### Task instructions:
Say how many lines in the entries hold the word "minus", and reply with that number only.
_ _ _ _ _
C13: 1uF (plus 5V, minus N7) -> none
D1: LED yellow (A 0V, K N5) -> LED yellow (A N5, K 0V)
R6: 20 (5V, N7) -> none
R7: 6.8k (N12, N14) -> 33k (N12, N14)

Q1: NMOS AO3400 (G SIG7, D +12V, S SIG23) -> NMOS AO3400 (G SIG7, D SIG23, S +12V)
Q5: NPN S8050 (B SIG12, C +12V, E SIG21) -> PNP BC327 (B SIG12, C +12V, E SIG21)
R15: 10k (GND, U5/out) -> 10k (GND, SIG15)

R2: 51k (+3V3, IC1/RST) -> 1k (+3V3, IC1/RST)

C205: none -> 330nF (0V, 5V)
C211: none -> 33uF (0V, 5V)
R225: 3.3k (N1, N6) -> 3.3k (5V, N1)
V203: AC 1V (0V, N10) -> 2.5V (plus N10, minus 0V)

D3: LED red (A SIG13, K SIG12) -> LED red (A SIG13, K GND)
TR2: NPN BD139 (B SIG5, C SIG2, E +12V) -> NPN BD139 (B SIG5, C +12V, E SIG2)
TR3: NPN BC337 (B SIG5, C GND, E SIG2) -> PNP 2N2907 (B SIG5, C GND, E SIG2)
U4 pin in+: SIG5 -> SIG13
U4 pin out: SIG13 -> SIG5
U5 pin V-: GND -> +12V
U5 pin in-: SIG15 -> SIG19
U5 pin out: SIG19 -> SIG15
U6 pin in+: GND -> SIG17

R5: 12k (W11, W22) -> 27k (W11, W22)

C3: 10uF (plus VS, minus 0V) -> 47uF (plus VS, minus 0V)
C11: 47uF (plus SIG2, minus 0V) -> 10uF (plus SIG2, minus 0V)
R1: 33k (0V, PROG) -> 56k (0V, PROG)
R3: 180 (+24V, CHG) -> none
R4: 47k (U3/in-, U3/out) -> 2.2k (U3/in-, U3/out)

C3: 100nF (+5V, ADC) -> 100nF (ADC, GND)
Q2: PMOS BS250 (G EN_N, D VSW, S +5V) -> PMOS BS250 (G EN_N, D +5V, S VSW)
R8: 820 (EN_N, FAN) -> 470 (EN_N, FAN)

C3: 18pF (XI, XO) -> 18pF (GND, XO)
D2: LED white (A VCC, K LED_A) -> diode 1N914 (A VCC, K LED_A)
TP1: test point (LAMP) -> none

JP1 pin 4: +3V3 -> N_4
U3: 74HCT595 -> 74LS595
_ _ _ _ _
### Final answer:
4